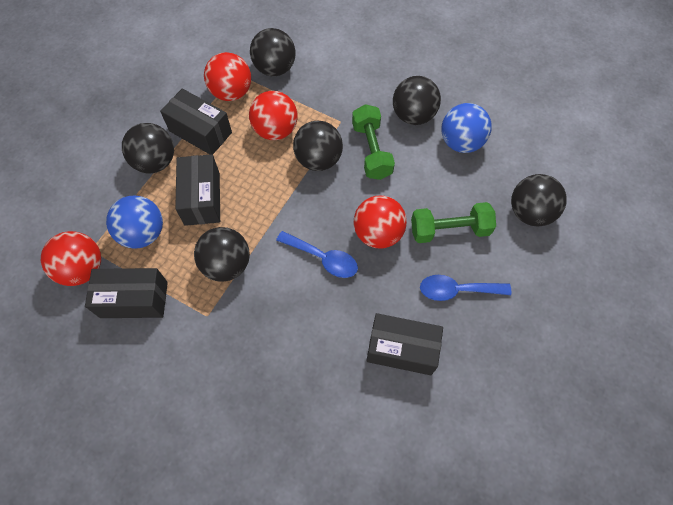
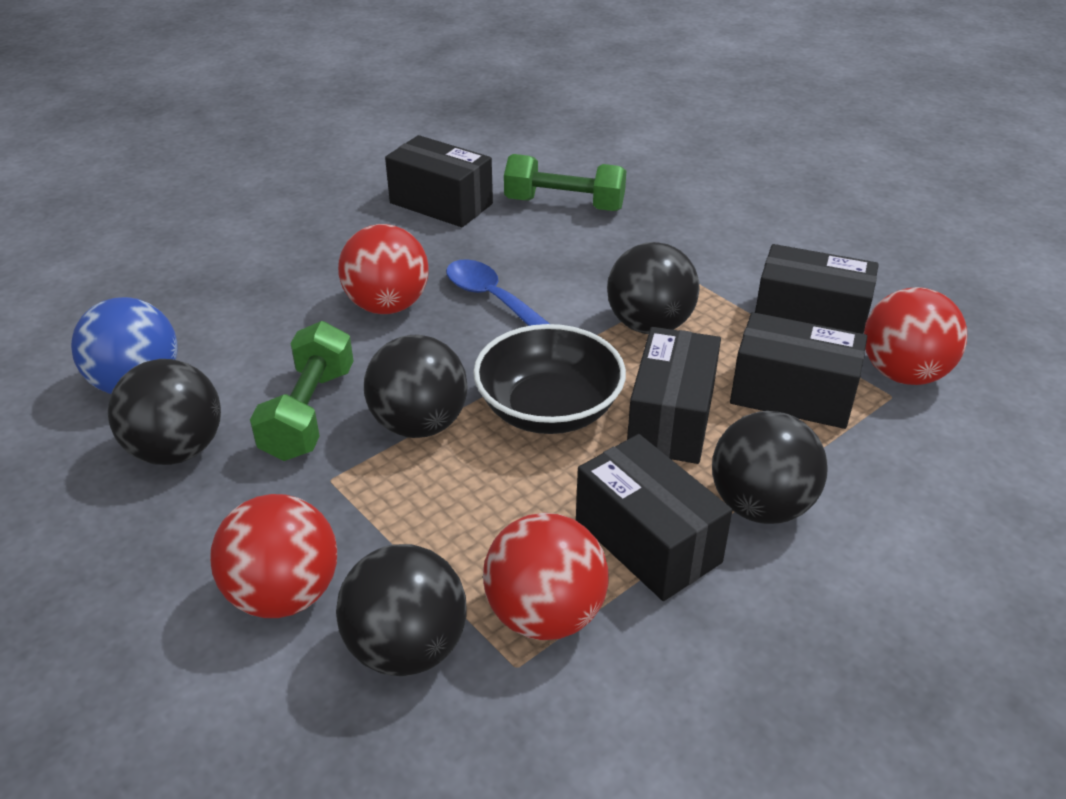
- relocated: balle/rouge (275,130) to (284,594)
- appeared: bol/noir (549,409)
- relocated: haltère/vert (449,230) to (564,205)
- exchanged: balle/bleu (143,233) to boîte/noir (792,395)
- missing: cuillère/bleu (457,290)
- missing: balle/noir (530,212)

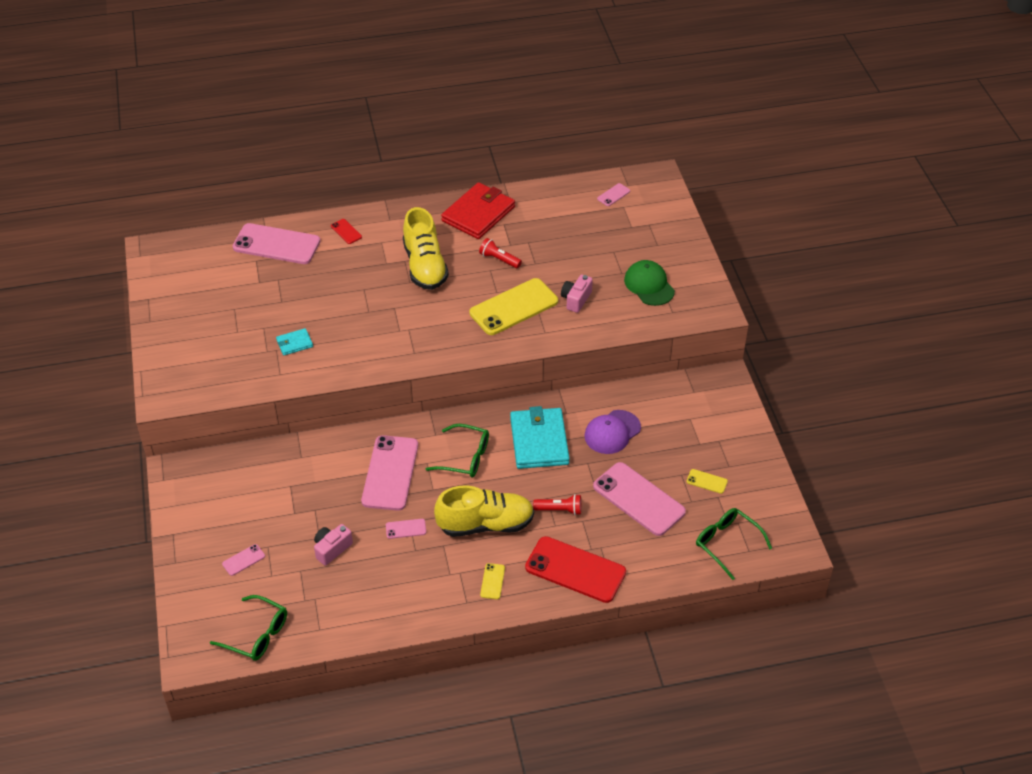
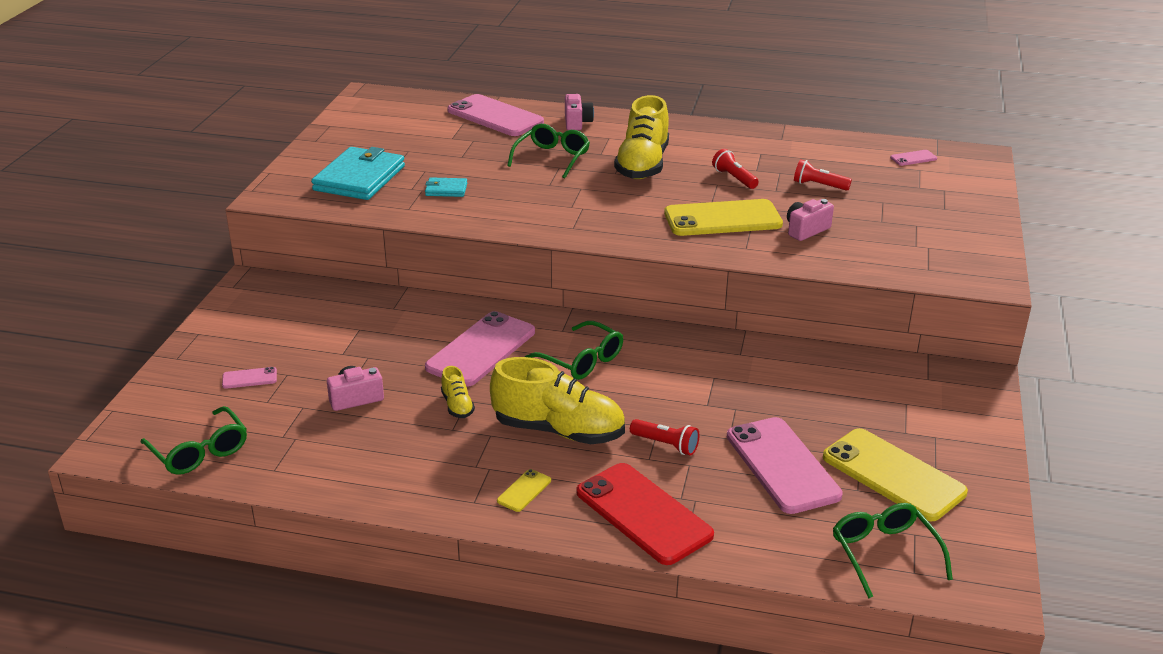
- relocated: portefeuille/turquoise (539,441) to (359,178)
- exchanged: téléphone/rose (406,529) to chaussure/jaune (457,405)
- appeared: lunettes/vert (552,158)
- exchanged: téléphone/rouge (346,231) to appareil photo/rose (577,122)
- appeared: lampe de poche/rouge (819,185)
- size: téléphone/jaune (707,481) = (893,475) x2.34
- missing: portefeuille/rouge (478,214)
- missing: casquette/violet (612,432)
- missing: casquette/vert (649,285)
_ _ _ _
▸ **Problem statement**: Only an exact copy of the records, free of images, belongs in the answer.

▸ **Problem solution**:
- relocated: balle/rouge (275,130) to (284,594)
- appeared: bol/noir (549,409)
- relocated: haltère/vert (449,230) to (564,205)
- exchanged: balle/bleu (143,233) to boîte/noir (792,395)
- missing: cuillère/bleu (457,290)
- missing: balle/noir (530,212)

- relocated: portefeuille/turquoise (539,441) to (359,178)
- exchanged: téléphone/rose (406,529) to chaussure/jaune (457,405)
- appeared: lunettes/vert (552,158)
- exchanged: téléphone/rouge (346,231) to appareil photo/rose (577,122)
- appeared: lampe de poche/rouge (819,185)
- size: téléphone/jaune (707,481) = (893,475) x2.34
- missing: portefeuille/rouge (478,214)
- missing: casquette/violet (612,432)
- missing: casquette/vert (649,285)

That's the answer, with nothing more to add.